**What the exercise asks**
The number of lines below that contain the word "manzana" is all that the answer should hold.

**Data extracts**
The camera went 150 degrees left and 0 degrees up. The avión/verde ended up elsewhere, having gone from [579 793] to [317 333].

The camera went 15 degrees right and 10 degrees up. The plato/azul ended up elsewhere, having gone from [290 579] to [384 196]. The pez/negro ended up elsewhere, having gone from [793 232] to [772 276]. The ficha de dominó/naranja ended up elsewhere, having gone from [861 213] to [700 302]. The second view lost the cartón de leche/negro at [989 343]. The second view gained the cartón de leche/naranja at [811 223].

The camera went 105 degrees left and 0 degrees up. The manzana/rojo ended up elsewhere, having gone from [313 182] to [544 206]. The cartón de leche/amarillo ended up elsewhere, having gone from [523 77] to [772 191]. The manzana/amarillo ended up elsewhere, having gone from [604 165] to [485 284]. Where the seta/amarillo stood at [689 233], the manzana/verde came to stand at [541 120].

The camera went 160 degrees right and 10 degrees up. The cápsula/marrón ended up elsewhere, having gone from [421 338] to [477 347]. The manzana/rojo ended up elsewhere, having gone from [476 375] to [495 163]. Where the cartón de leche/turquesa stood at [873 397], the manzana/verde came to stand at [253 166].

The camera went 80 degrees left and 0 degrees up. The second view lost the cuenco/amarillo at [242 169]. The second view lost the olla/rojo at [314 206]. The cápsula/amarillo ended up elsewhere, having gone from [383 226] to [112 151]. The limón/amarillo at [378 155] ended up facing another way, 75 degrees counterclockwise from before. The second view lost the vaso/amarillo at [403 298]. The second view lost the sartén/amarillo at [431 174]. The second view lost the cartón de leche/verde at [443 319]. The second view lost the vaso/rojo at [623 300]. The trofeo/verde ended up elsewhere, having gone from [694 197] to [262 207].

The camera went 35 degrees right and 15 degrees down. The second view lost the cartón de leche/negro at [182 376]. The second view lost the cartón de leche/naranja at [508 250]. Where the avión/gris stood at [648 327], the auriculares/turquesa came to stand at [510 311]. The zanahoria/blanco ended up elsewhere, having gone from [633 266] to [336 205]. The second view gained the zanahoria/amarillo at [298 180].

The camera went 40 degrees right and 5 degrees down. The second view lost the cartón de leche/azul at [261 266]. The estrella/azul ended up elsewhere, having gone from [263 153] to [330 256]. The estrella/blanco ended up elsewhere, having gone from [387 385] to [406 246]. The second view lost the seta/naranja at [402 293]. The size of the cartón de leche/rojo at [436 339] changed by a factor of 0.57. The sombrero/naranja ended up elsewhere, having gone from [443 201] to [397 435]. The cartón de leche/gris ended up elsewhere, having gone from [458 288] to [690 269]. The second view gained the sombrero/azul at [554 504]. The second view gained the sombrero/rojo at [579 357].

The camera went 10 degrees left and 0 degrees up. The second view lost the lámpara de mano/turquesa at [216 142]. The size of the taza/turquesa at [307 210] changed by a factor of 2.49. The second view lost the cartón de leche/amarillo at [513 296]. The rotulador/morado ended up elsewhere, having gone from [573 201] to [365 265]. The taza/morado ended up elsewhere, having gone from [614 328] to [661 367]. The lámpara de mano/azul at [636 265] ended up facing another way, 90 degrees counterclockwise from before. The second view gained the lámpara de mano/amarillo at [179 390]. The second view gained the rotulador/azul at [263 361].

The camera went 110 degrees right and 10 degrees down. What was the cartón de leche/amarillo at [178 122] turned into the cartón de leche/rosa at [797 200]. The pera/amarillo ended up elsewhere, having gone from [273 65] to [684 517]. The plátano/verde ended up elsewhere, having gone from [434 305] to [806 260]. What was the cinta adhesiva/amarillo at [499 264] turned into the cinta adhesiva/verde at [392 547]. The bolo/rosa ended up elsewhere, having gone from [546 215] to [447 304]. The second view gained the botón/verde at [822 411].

**Solution to this task**
2